■ WORK INSTRUCTION ■
The output is the lines below from the one with "The purple fikufox at (357,101) disappeared." through the one with "The turquoise rofiru", both included, printed exactly and with no other line.

■ RECORDS PROVIDED ■
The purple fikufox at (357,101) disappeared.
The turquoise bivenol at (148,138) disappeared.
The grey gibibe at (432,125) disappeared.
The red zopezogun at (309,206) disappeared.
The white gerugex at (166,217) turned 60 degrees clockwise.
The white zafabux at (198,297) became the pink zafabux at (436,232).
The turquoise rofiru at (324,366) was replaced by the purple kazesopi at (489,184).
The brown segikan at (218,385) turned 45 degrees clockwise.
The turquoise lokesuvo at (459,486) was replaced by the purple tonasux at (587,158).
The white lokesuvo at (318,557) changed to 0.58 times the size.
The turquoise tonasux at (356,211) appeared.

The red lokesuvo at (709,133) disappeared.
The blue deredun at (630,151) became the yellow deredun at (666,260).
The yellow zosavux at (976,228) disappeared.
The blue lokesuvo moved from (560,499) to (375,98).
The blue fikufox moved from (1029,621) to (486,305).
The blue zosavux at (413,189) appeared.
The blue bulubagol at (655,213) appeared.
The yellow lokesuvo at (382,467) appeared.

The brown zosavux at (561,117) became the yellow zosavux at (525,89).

* * *

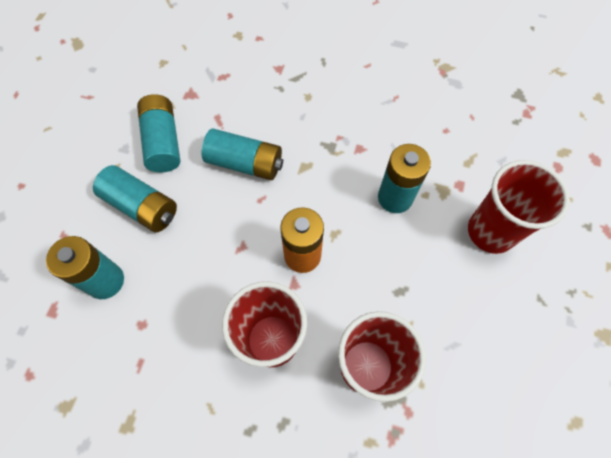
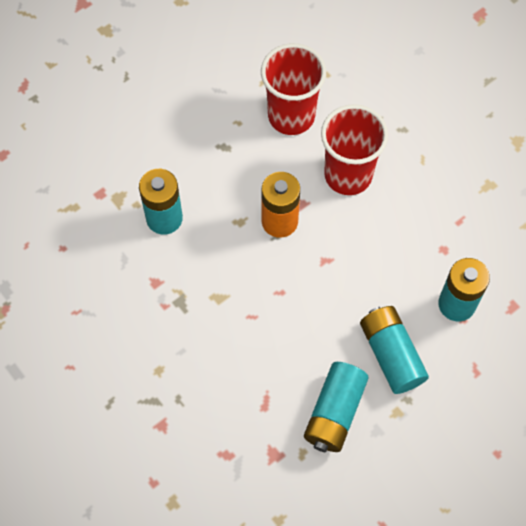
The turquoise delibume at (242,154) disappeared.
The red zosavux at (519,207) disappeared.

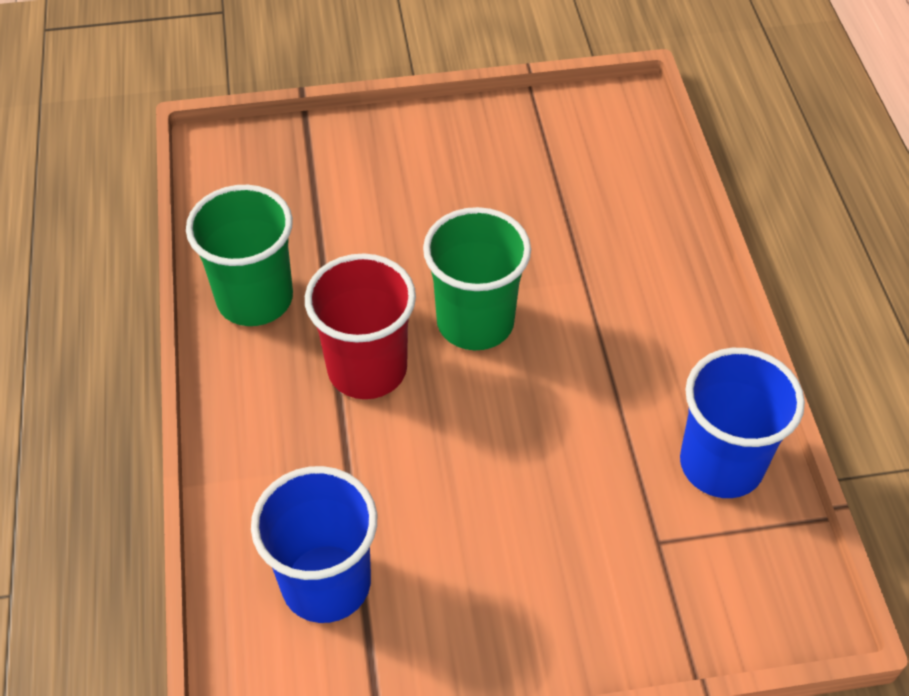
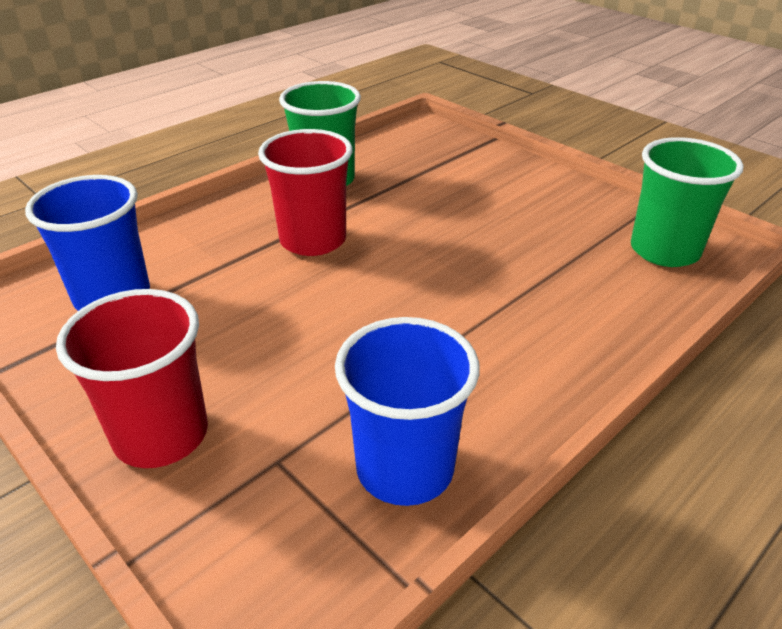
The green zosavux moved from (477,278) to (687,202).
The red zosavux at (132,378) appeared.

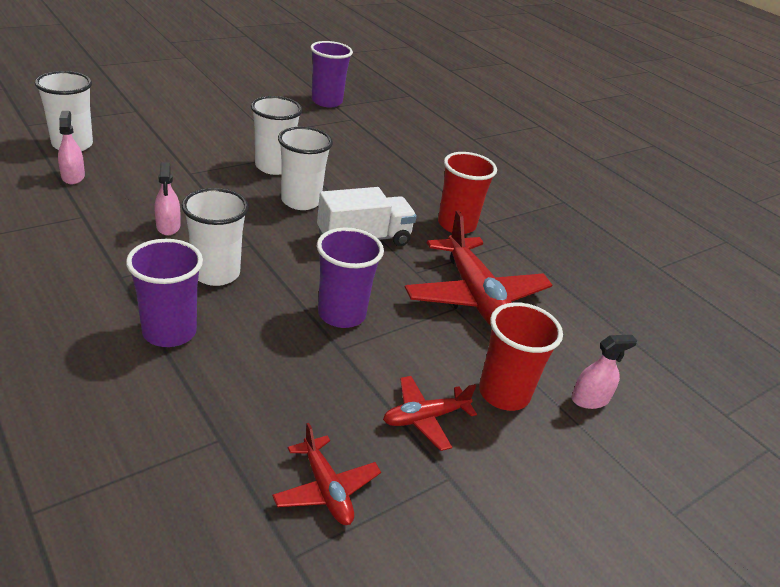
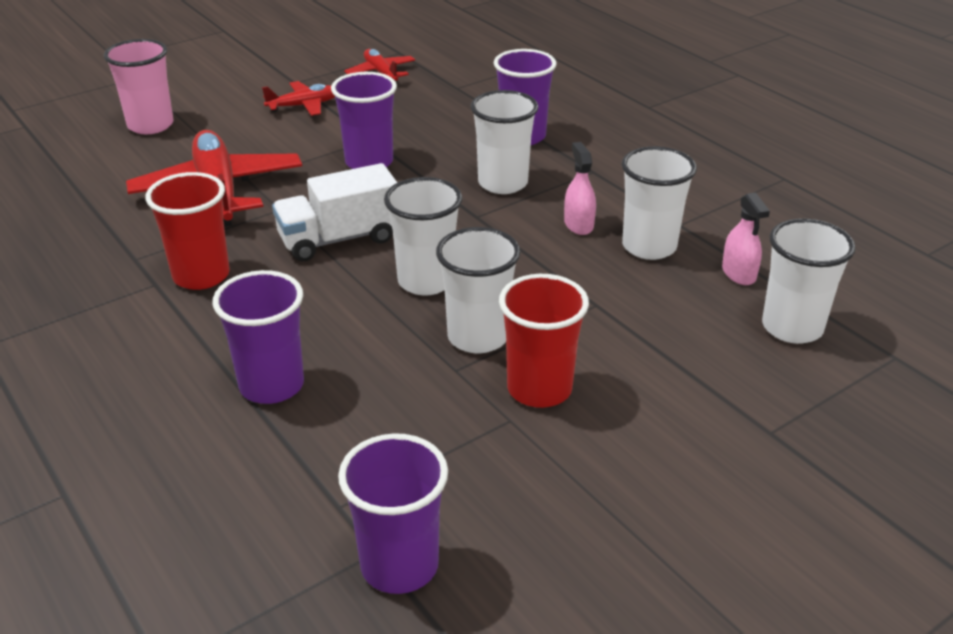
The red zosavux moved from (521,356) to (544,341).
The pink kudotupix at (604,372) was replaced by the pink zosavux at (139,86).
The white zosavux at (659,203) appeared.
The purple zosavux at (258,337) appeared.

■ EXERCISE RESULT ■
The purple fikufox at (357,101) disappeared.
The turquoise bivenol at (148,138) disappeared.
The grey gibibe at (432,125) disappeared.
The red zopezogun at (309,206) disappeared.
The white gerugex at (166,217) turned 60 degrees clockwise.
The white zafabux at (198,297) became the pink zafabux at (436,232).
The turquoise rofiru at (324,366) was replaced by the purple kazesopi at (489,184).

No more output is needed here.